### WHAT YOU HAVE TO DO:
Exact reproduction required: the lines below from the line with "Someone took away" to the line with "Someone rotated the", both ends included, and no others.

### RECORDS SUPPLIED:
::::::::
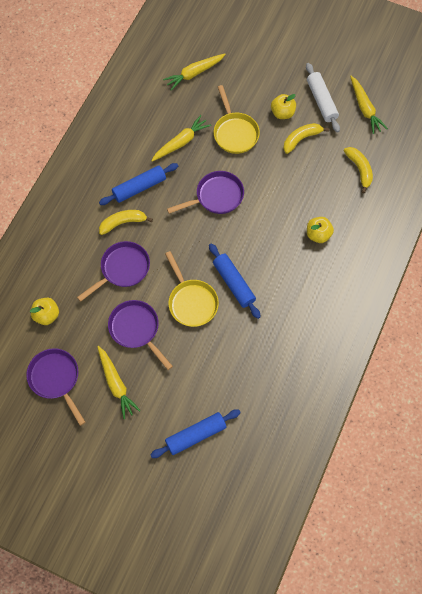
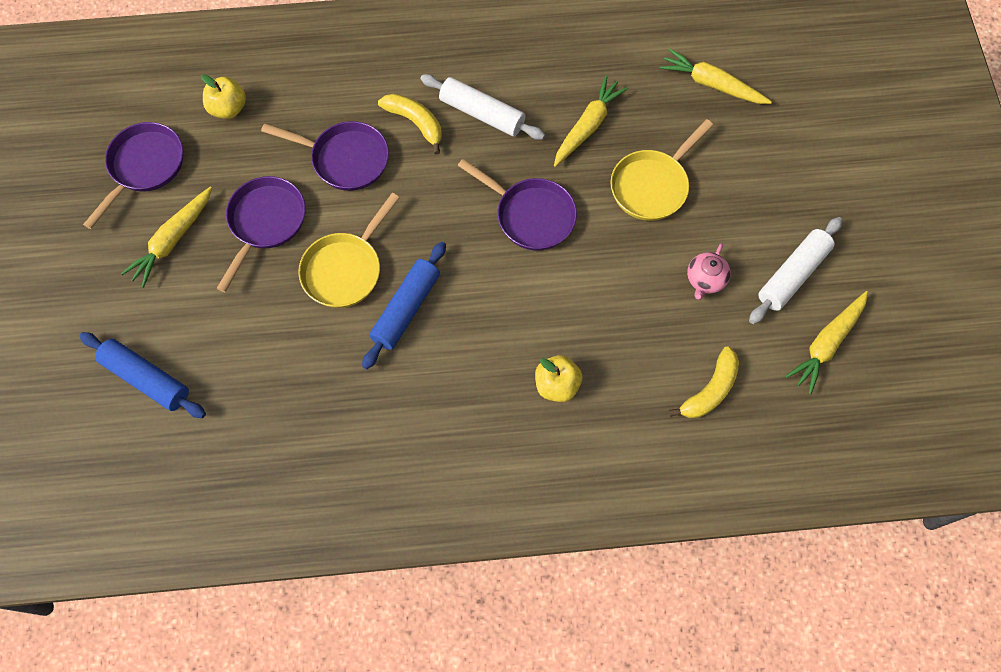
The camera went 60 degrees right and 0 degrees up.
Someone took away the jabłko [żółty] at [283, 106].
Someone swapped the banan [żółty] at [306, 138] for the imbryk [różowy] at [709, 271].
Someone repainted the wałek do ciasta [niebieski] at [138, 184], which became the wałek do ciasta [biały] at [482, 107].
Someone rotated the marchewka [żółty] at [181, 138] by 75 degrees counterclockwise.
::::::::
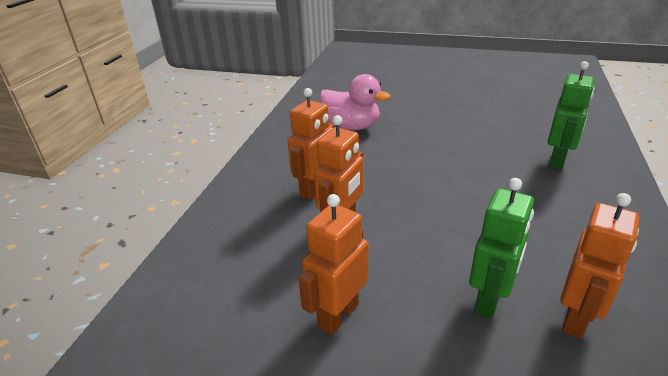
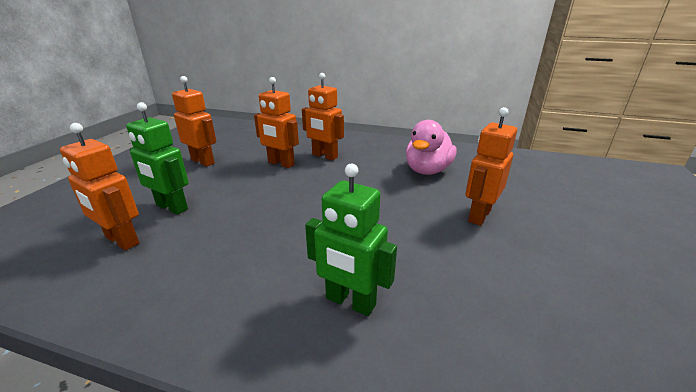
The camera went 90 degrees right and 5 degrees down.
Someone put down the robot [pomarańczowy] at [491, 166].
::::::::
### EXERCISE SOLUTION:
Someone took away the jabłko [żółty] at [283, 106].
Someone swapped the banan [żółty] at [306, 138] for the imbryk [różowy] at [709, 271].
Someone repainted the wałek do ciasta [niebieski] at [138, 184], which became the wałek do ciasta [biały] at [482, 107].
Someone rotated the marchewka [żółty] at [181, 138] by 75 degrees counterclockwise.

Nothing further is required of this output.